## DATASET SECTION
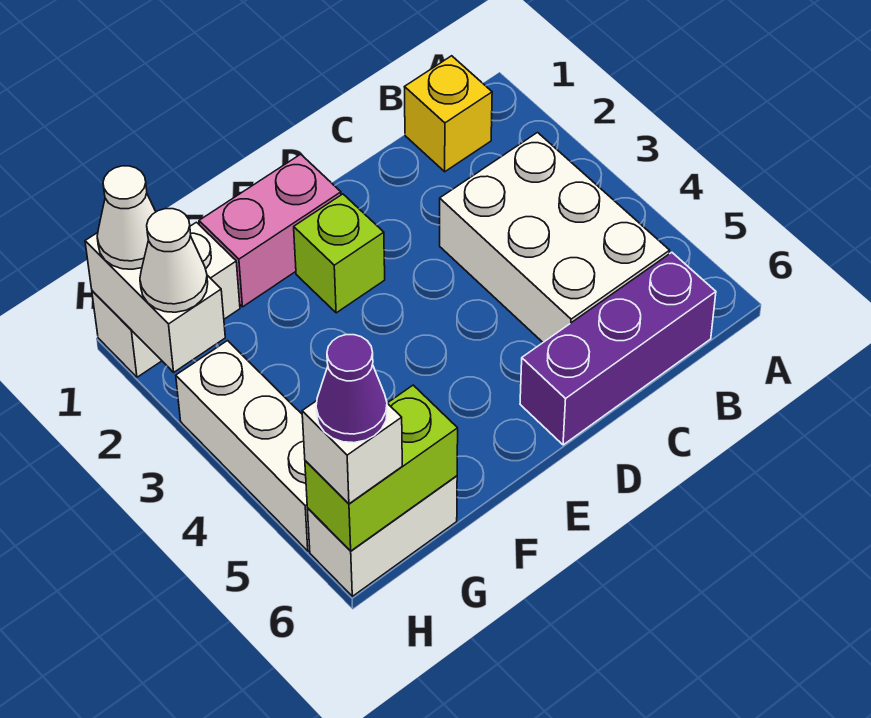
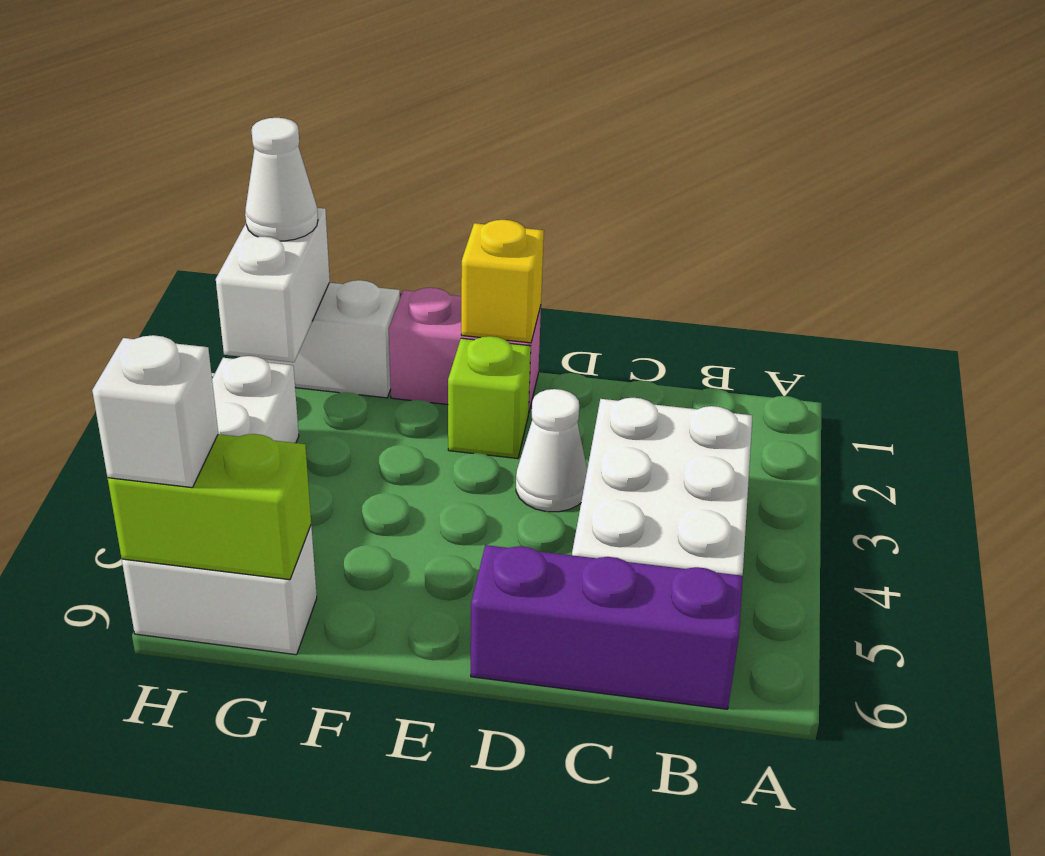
yellow brick B1 level 1 -> yellow brick E1 level 2
white cone H2 level 3 -> white cone D3 level 1
purple cone H6 level 4 -> none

## ACTION ITEM
Show the lines from the data above that contain the string "cone".

## RESPONSE FOR THIS EXERCISE
white cone H2 level 3 -> white cone D3 level 1
purple cone H6 level 4 -> none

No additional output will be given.